Exercise prompt
Scan each line of the records for the word "turquoise" and extract the ones that have it.

Records provided
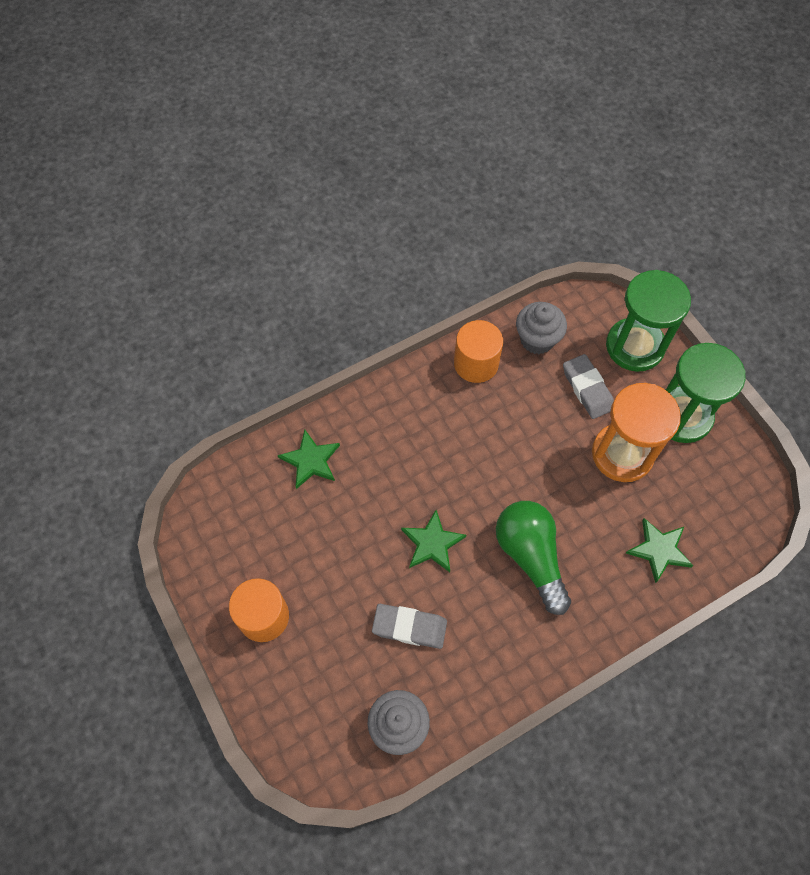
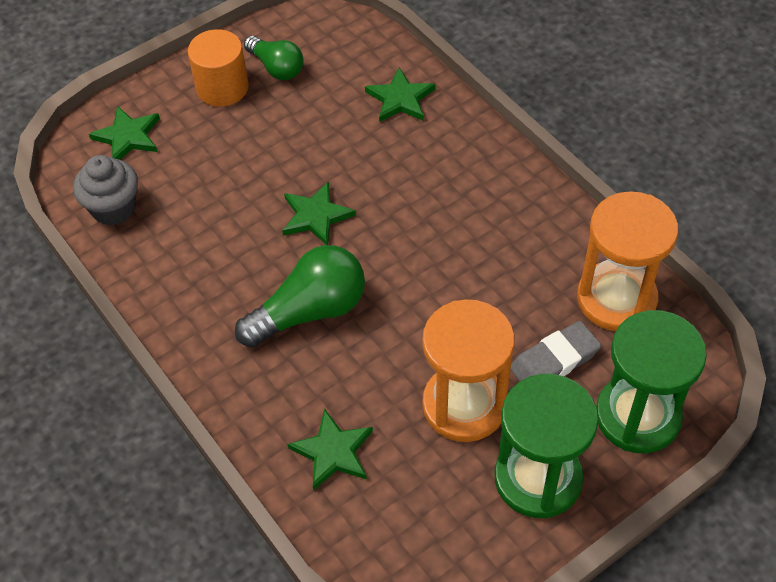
camera: 85 degrees right, 10 degrees down
(248, 564) = (276, 68): none -> green light bulb
(310, 711) = (128, 137): none -> green star
(409, 627) = (218, 206): grey eraser -> none
(476, 363) = (562, 236): orange cylinder -> none
(537, 339) = (616, 299): grey cupcake -> orange hourglass

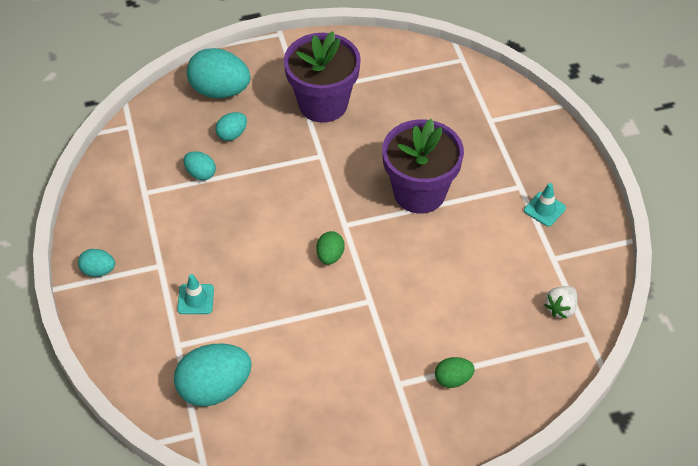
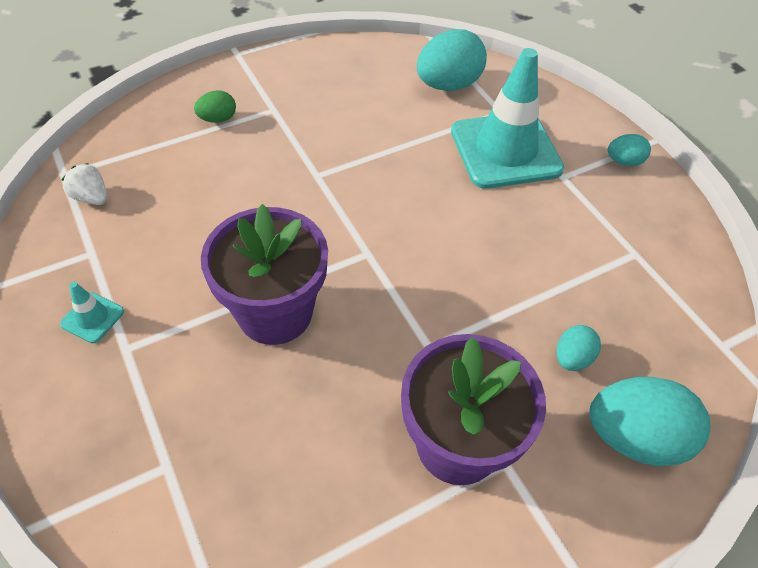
camera: 165 degrees right, 0 degrees up
(195, 299) = (505, 150): turquoise traffic cone -> turquoise traffic cone, size x2.47
(200, 174) = (581, 290): turquoise egg -> none
(330, 256) = (375, 214): green egg -> none
(560, 308) = (91, 197): white strawberry -> white strawberry turned 75 degrees counterclockwise

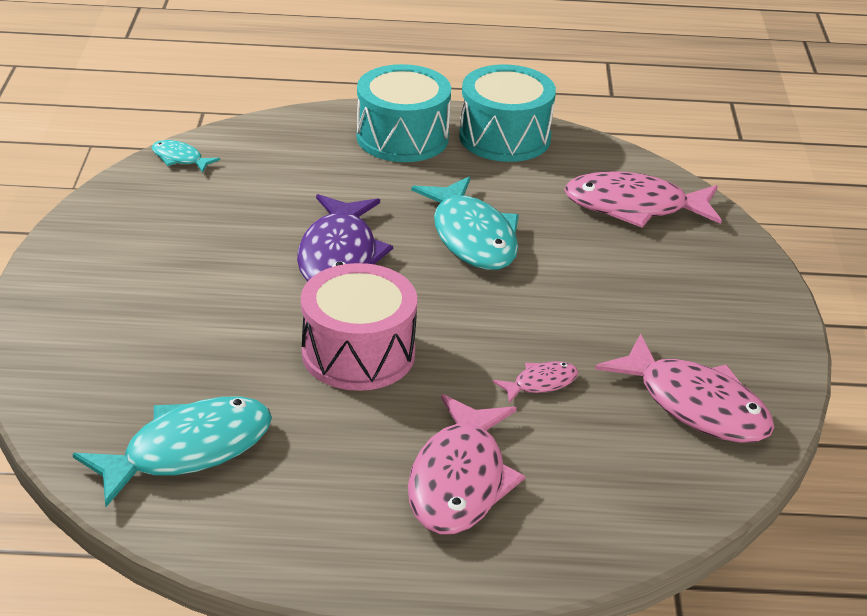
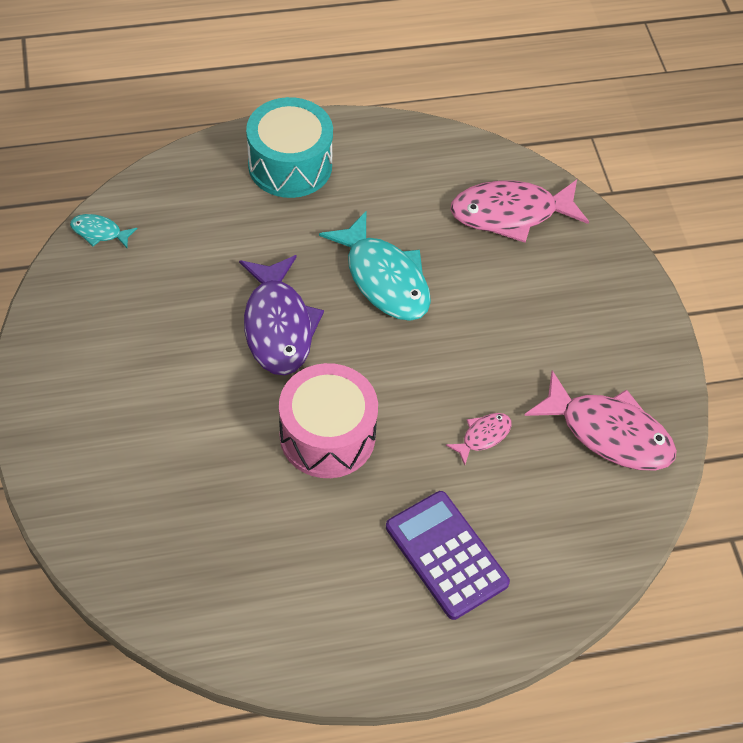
camera: 15 degrees left, 20 degrees up
(188, 450) = (222, 573): turquoise fish -> none
(459, 481) = (446, 555): pink fish -> purple calculator
(505, 137) = (379, 147): turquoise drum -> none

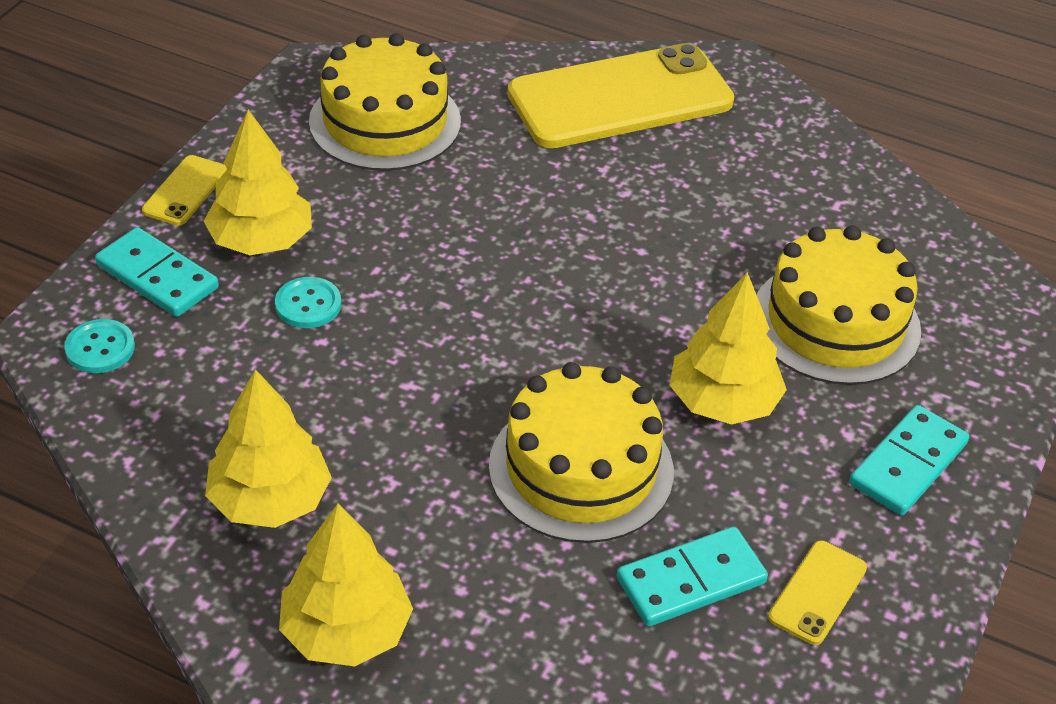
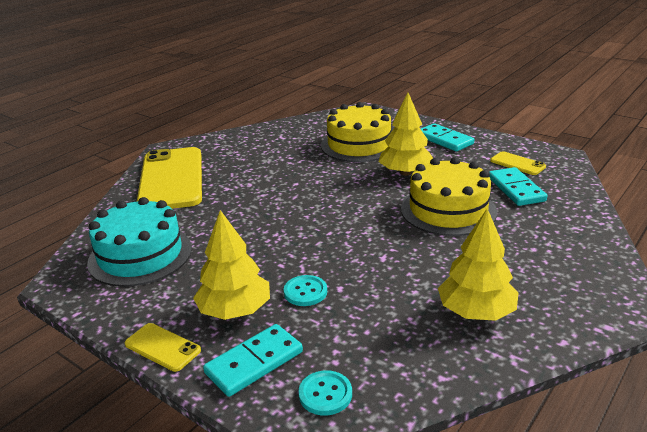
camera: 75 degrees left, 15 degrees down
(346, 631) = (571, 286): yellow tree -> none
(385, 121) = (140, 255): yellow cake -> turquoise cake

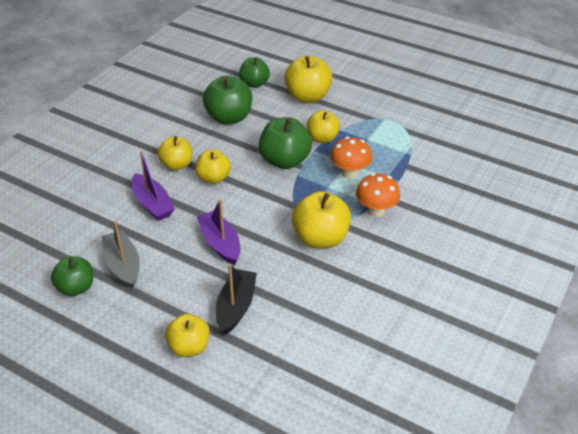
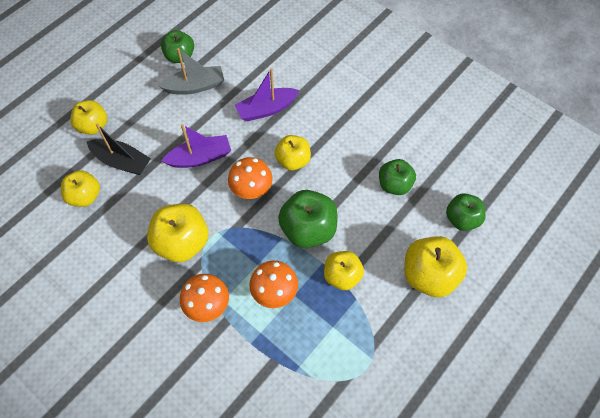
camera: 100 degrees right, 20 degrees up
(177, 165) = (320, 131): yellow apple -> yellow apple (85, 196)
(229, 118) = (394, 185): green apple -> green apple, size x0.66
(251, 201) = (251, 190): none -> orange mushroom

Response to the task
(195, 299) = (505, 150): turquoise traffic cone -> turquoise traffic cone, size x2.47
(200, 174) = (581, 290): turquoise egg -> none
(188, 450) = (222, 573): turquoise fish -> none
(505, 137) = (379, 147): turquoise drum -> none
(385, 121) = (140, 255): yellow cake -> turquoise cake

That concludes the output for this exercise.